[Modification records]
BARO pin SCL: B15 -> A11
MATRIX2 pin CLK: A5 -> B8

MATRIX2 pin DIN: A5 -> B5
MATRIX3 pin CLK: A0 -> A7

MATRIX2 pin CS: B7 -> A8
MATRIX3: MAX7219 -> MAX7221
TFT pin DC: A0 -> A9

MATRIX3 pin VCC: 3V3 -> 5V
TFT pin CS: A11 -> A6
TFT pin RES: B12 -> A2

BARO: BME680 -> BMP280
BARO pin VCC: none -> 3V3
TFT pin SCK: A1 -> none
---
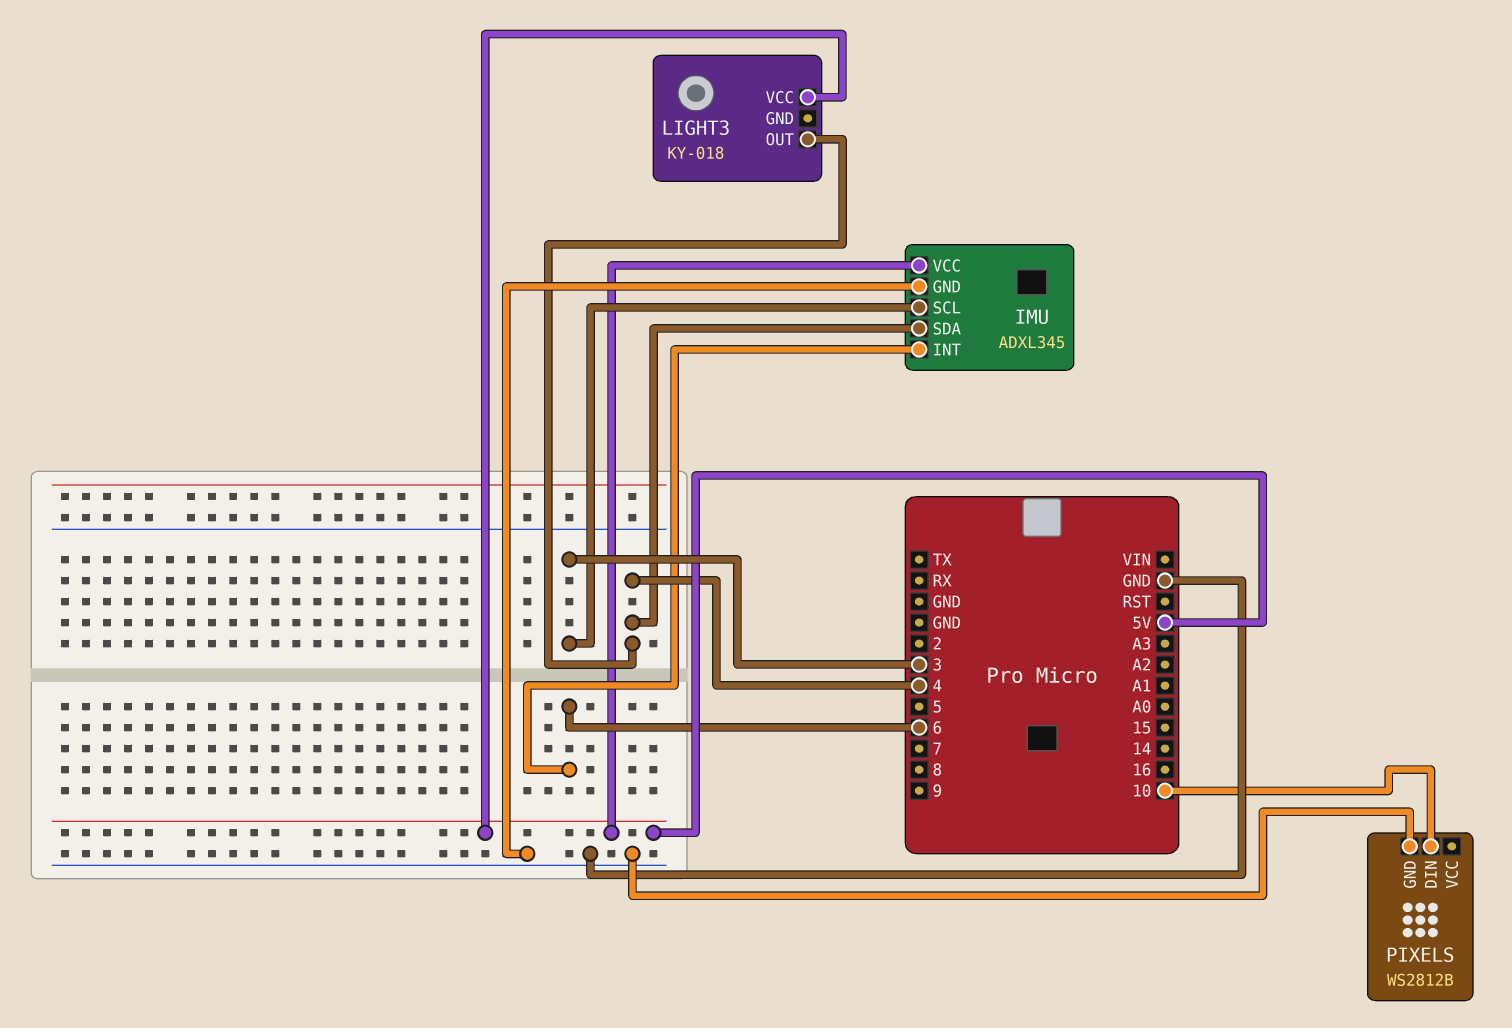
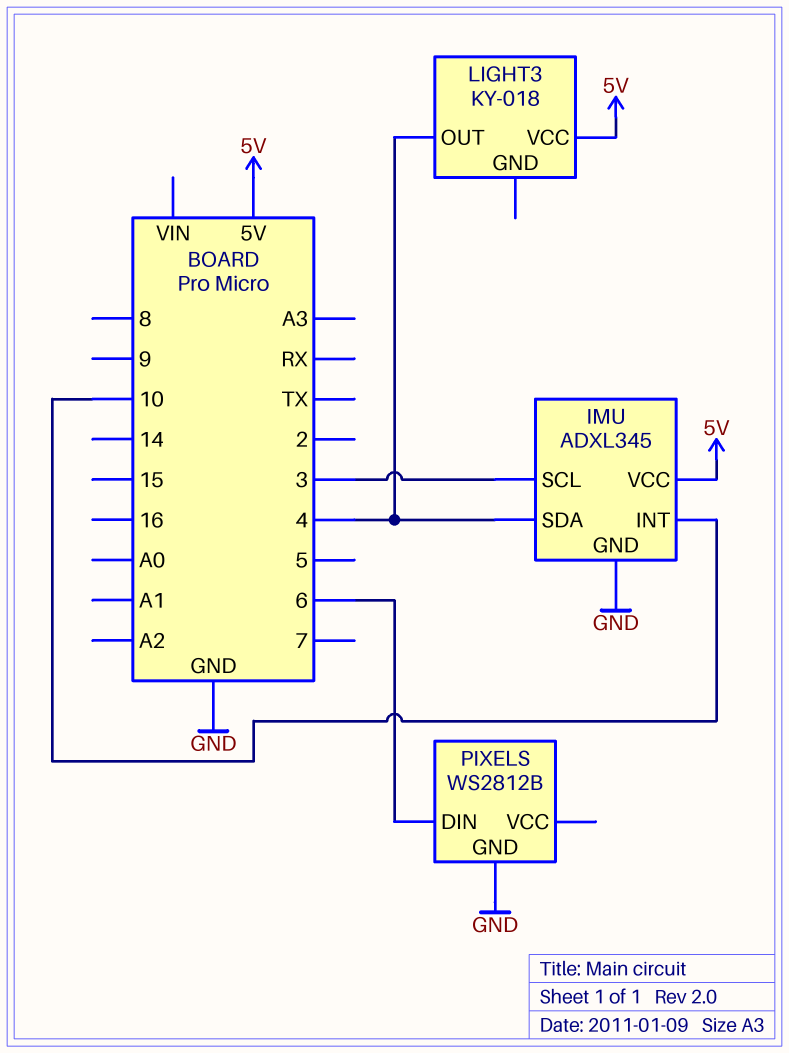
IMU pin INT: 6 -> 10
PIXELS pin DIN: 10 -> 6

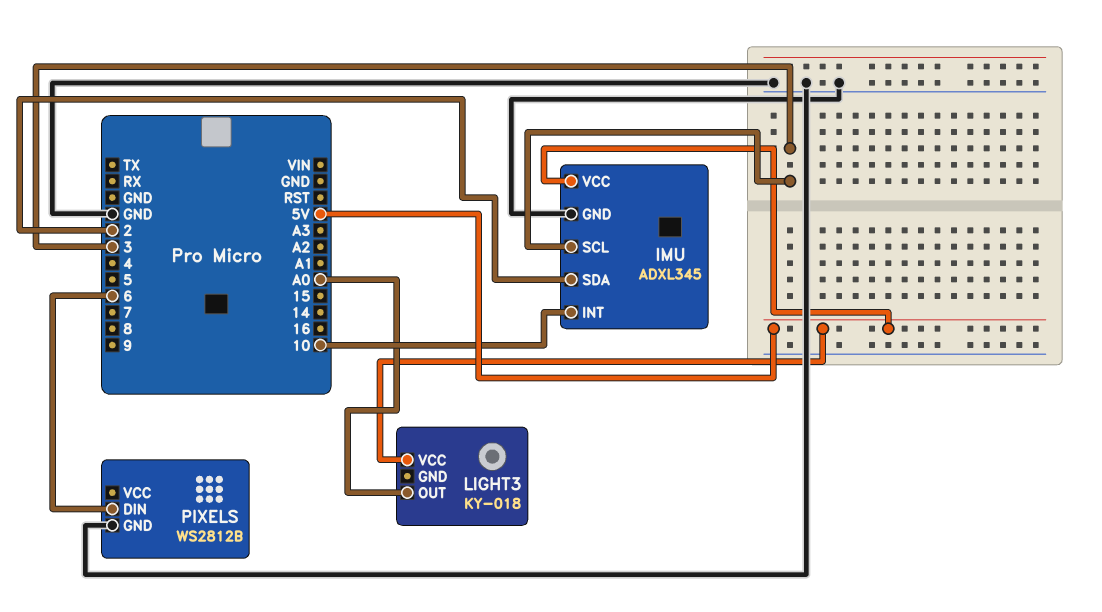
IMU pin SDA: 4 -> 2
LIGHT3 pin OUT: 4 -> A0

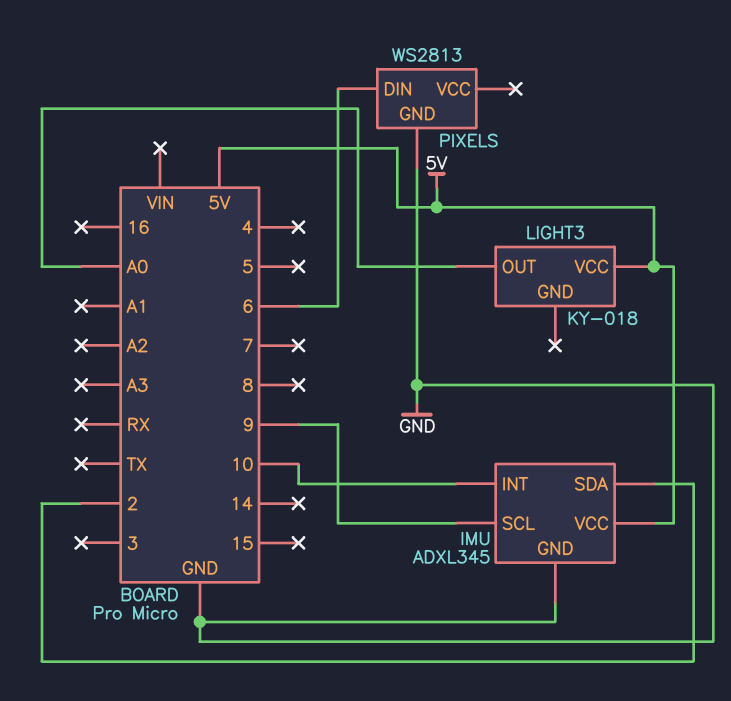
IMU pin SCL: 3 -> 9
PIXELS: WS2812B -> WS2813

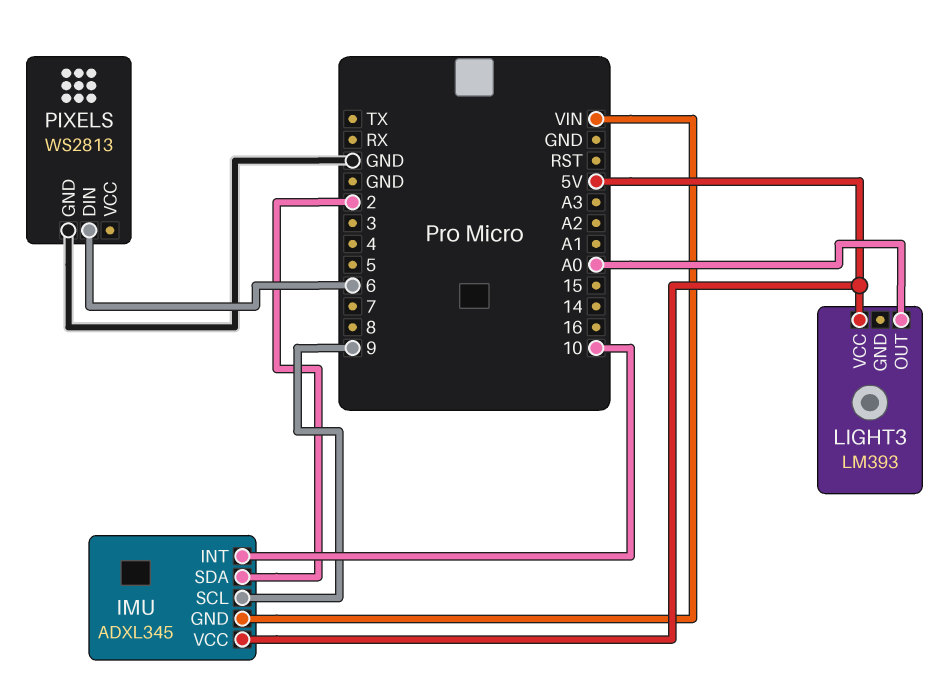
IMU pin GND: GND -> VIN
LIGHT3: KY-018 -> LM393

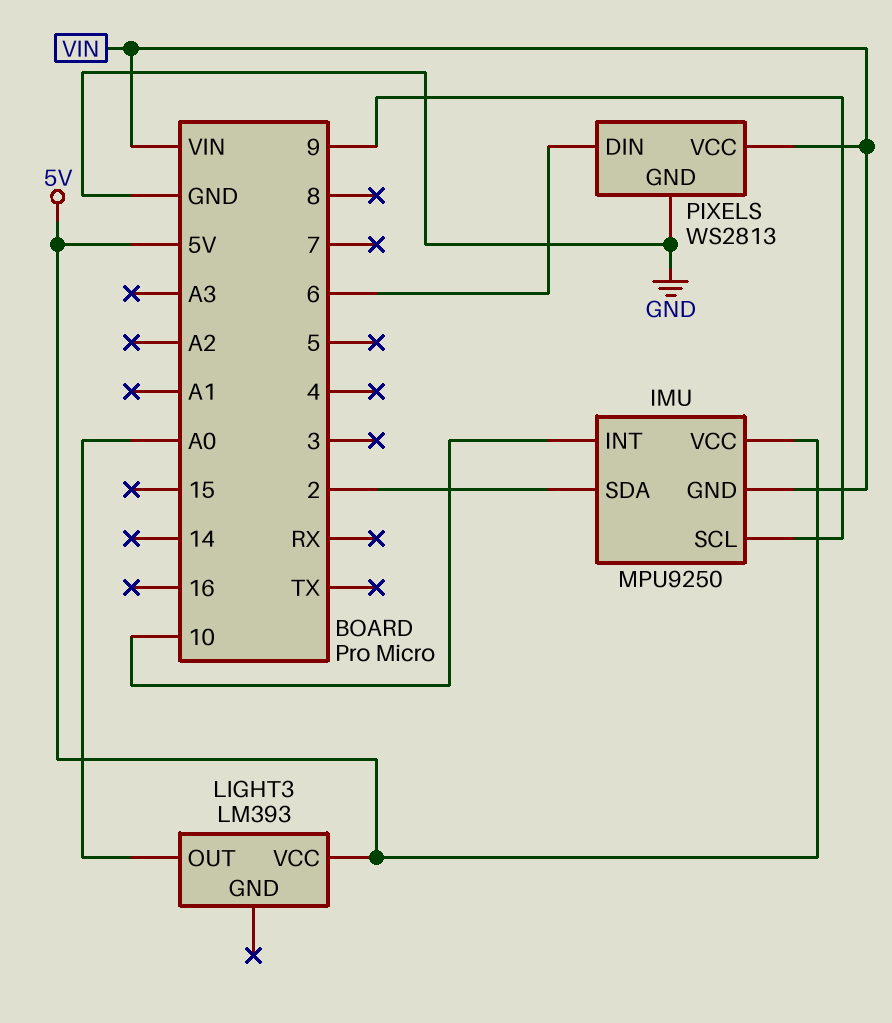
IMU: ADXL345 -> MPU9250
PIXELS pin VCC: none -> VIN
...
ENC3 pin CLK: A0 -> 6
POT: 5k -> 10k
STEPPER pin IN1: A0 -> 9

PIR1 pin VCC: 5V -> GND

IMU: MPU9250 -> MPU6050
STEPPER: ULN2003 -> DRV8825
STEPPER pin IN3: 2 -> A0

**INSTRUCTIONS FOR THE TASK**
Look above for the line with "IMU pin SCL: 3 -> 9" and the line with "PIXELS pin VCC: none -> VIN". Copy them and every line between, exactly, but no pictures.

**WRITTEN REPLY**
IMU pin SCL: 3 -> 9
PIXELS: WS2812B -> WS2813

IMU pin GND: GND -> VIN
LIGHT3: KY-018 -> LM393

IMU: ADXL345 -> MPU9250
PIXELS pin VCC: none -> VIN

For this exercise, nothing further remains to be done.